— Aim of the exercise —
In your copy, each record should read exactly as it does below, and no pictures should be present.

***

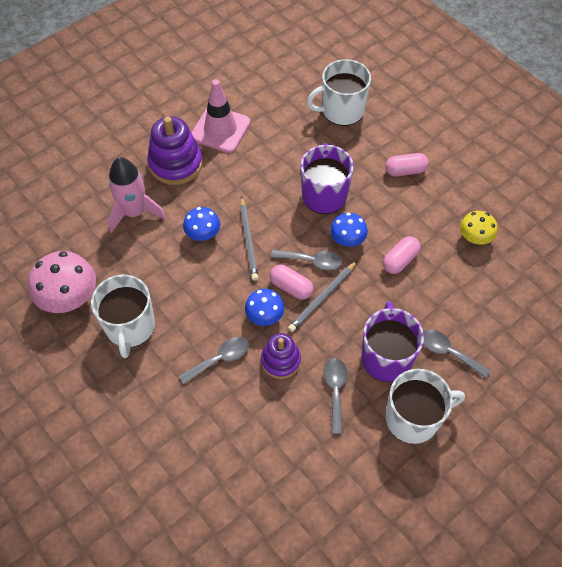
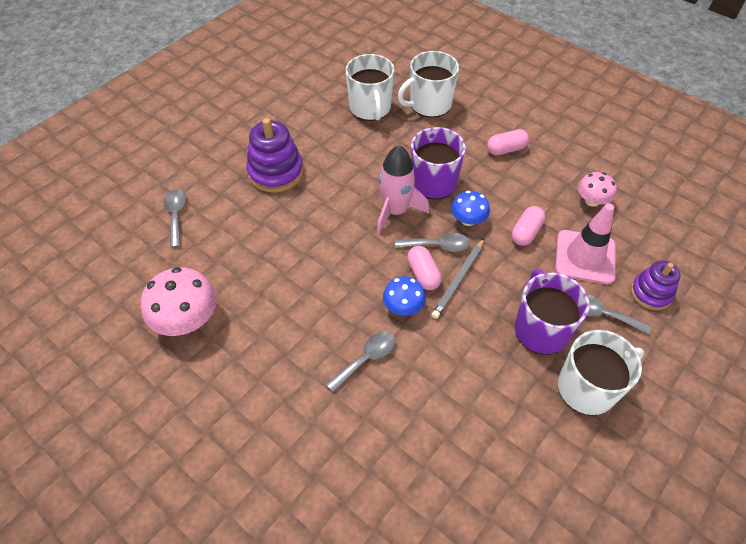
camera: 10 degrees left, 5 degrees down
(130, 327) = (261, 341): white mug -> white mug (370, 108)
(135, 212) = (242, 224): pink rocket -> pink rocket (396, 211)
(203, 234) = (319, 235): blue mushroom -> none
(220, 129) = (314, 135): pink traffic cone -> pink traffic cone (585, 257)
(248, 240) = (368, 234): grey pencil -> none
(280, 360) = (432, 350): purple stacking toy -> purple stacking toy (651, 293)
(291, 287) = (423, 274): pink capsule -> pink capsule turned 45 degrees clockwise
(335, 390) = (498, 372): grey spoon -> grey spoon (176, 215)
(474, 237) = (592, 201): yellow mushroom -> pink mushroom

***

— Response for this exercise —
camera: 10 degrees left, 5 degrees down
(130, 327) = (261, 341): white mug -> white mug (370, 108)
(135, 212) = (242, 224): pink rocket -> pink rocket (396, 211)
(203, 234) = (319, 235): blue mushroom -> none
(220, 129) = (314, 135): pink traffic cone -> pink traffic cone (585, 257)
(248, 240) = (368, 234): grey pencil -> none
(280, 360) = (432, 350): purple stacking toy -> purple stacking toy (651, 293)
(291, 287) = (423, 274): pink capsule -> pink capsule turned 45 degrees clockwise
(335, 390) = (498, 372): grey spoon -> grey spoon (176, 215)
(474, 237) = (592, 201): yellow mushroom -> pink mushroom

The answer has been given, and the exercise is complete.